Data |
┌──

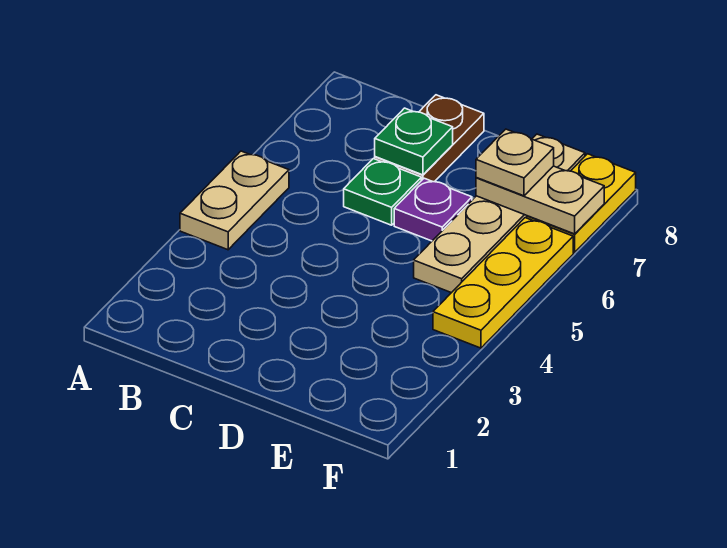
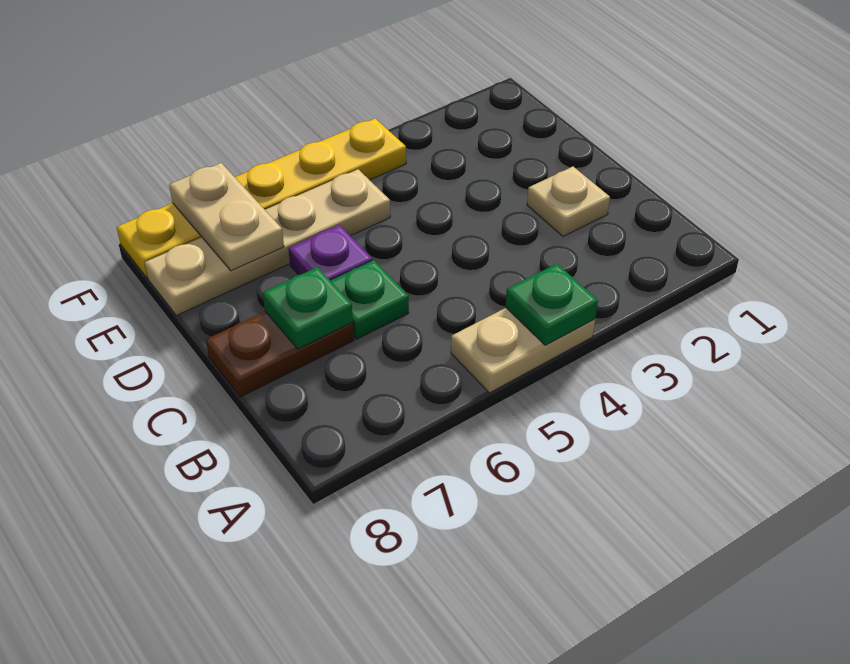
none -> green plate A4 level 2
tan plate E7 level 3 -> tan plate C2 level 1

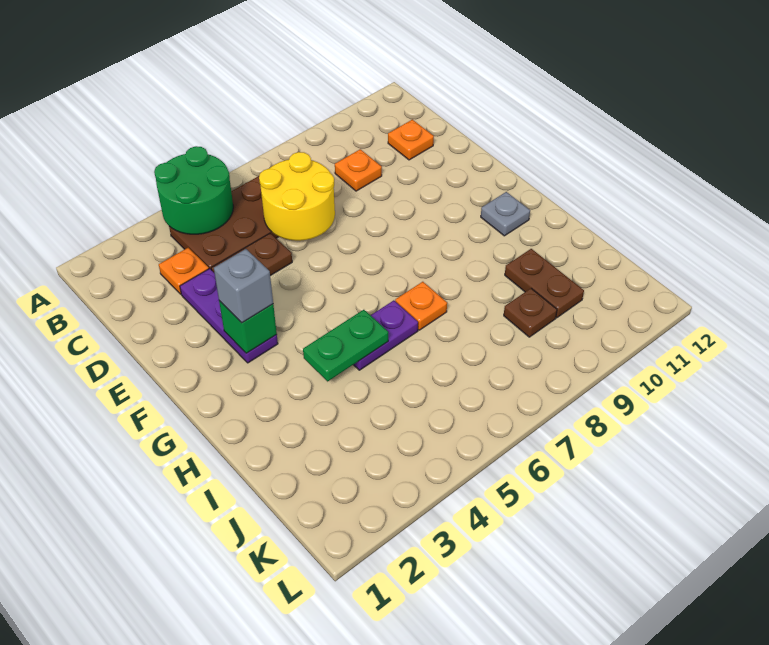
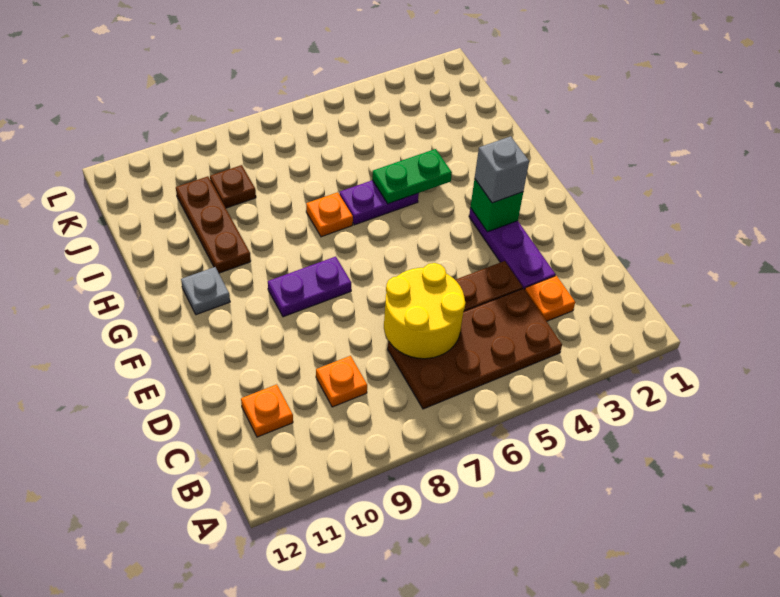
green round brick A4:B5 level 2 -> none
none -> purple plate F8:F9 level 1
brown plate I10:J10 level 1 -> brown plate H10:J10 level 1

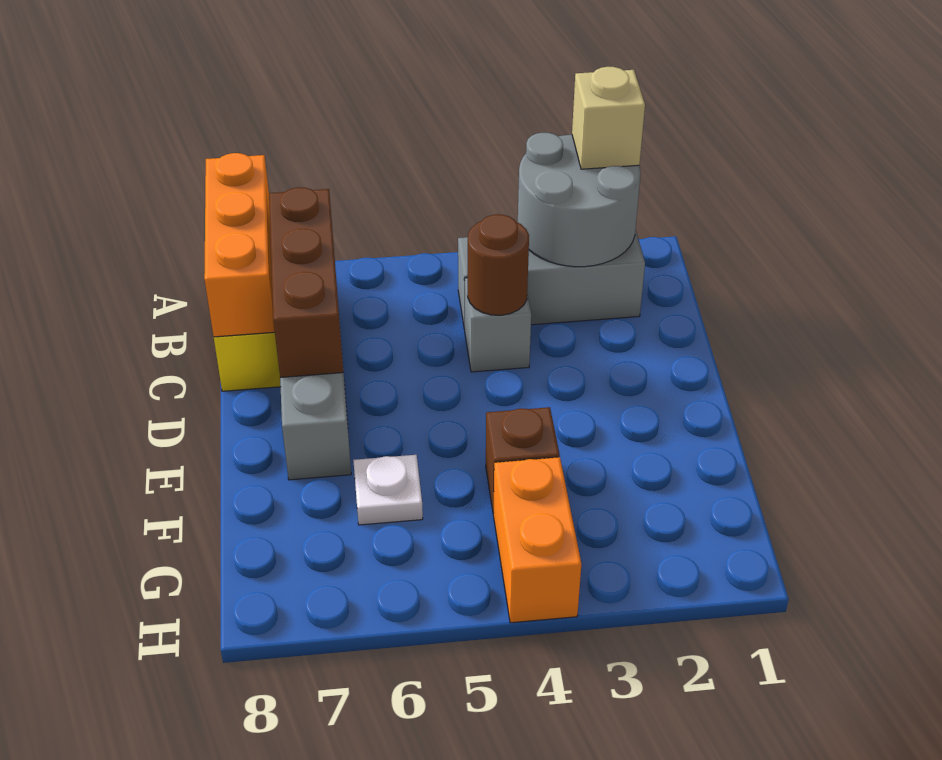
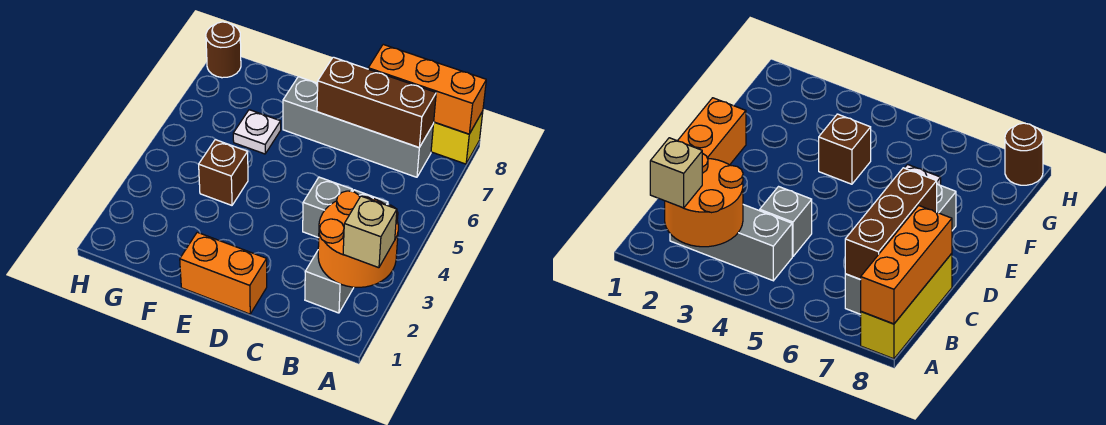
grey round brick A2:B3 level 2 -> orange round brick A2:B3 level 2
brown round brick C4 level 2 -> brown round brick H8 level 1
orange brick G4:H4 level 1 -> orange brick D1:E1 level 1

└──

Task item | Transcribe the listing exactly; skip the pictures.

Worked solution |
none -> green plate A4 level 2
tan plate E7 level 3 -> tan plate C2 level 1

green round brick A4:B5 level 2 -> none
none -> purple plate F8:F9 level 1
brown plate I10:J10 level 1 -> brown plate H10:J10 level 1

grey round brick A2:B3 level 2 -> orange round brick A2:B3 level 2
brown round brick C4 level 2 -> brown round brick H8 level 1
orange brick G4:H4 level 1 -> orange brick D1:E1 level 1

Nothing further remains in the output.